Segment Start: DATA SUPPLIED
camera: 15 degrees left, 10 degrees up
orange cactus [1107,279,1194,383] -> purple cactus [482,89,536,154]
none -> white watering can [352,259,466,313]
Segment End: DATA SUPPLIED
Segment Start: DATA SUPPLIED
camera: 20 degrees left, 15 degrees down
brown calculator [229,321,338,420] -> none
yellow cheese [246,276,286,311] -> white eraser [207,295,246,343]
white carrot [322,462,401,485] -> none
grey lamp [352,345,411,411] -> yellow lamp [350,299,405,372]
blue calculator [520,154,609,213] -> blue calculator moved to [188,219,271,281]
Segment End: DATA SUPPLIED
Scan the records for the word "camera" and copy every line where it is found.

== ANSWER TO THIS PROBLEM ==
camera: 15 degrees left, 10 degrees up
camera: 20 degrees left, 15 degrees down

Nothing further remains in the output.